*YOUR OBJECTIVE:* Your output should be the lines of the data that follow, reproduced exactly from the first through the line bearing "anneau/jaune (no. 2".

*GIVEN ENTRIES:*

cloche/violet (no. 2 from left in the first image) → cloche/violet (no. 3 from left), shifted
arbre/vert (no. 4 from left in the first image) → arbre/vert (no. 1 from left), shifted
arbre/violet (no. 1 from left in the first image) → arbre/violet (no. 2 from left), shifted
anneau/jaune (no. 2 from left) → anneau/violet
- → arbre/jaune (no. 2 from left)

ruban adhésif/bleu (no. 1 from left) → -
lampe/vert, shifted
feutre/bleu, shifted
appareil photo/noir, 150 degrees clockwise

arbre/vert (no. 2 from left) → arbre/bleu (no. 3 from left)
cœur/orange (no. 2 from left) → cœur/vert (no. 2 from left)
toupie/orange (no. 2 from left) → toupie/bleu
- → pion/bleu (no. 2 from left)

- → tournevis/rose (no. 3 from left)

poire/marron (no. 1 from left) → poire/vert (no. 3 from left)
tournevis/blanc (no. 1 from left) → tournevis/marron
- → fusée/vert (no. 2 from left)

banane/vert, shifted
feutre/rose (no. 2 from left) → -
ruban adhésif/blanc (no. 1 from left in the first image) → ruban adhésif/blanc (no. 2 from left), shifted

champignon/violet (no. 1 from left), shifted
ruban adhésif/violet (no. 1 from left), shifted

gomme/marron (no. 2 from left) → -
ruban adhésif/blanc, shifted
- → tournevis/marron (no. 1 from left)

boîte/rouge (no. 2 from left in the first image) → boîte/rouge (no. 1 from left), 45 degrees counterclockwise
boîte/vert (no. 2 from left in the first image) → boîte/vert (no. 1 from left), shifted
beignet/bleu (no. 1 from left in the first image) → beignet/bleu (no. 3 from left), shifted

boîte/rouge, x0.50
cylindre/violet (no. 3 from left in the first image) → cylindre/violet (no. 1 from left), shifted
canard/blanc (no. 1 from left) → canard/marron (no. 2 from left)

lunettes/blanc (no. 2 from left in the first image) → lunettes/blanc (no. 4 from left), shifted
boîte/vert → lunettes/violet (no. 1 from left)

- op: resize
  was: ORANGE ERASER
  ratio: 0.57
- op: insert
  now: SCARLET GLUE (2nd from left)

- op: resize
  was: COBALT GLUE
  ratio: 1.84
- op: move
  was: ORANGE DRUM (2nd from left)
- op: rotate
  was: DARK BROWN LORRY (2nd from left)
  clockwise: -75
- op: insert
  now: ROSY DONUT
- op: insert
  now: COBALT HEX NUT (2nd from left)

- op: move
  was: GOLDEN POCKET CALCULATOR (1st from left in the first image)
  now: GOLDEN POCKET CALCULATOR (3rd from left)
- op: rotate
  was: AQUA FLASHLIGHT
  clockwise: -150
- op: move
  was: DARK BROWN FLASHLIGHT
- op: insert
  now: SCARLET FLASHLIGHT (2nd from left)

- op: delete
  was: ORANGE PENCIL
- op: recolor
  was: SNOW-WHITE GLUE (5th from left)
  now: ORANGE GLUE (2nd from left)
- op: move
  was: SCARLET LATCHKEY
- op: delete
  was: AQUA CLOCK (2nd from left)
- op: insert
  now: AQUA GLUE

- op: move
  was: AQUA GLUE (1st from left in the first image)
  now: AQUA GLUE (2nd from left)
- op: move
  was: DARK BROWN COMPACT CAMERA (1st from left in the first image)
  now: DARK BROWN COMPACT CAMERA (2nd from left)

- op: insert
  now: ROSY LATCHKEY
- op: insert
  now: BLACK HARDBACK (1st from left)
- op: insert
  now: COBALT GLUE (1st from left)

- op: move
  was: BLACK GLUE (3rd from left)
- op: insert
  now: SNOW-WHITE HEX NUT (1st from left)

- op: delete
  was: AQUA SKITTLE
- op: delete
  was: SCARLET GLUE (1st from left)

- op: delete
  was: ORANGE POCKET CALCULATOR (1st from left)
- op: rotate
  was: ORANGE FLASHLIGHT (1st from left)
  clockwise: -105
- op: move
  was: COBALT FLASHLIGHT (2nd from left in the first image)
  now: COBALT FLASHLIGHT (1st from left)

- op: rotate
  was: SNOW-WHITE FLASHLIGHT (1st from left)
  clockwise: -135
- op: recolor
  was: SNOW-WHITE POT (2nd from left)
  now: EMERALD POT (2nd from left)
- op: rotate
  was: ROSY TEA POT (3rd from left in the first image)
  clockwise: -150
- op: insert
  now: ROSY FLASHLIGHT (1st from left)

*EXERCISE OUTPUT:*
cloche/violet (no. 2 from left in the first image) → cloche/violet (no. 3 from left), shifted
arbre/vert (no. 4 from left in the first image) → arbre/vert (no. 1 from left), shifted
arbre/violet (no. 1 from left in the first image) → arbre/violet (no. 2 from left), shifted
anneau/jaune (no. 2 from left) → anneau/violet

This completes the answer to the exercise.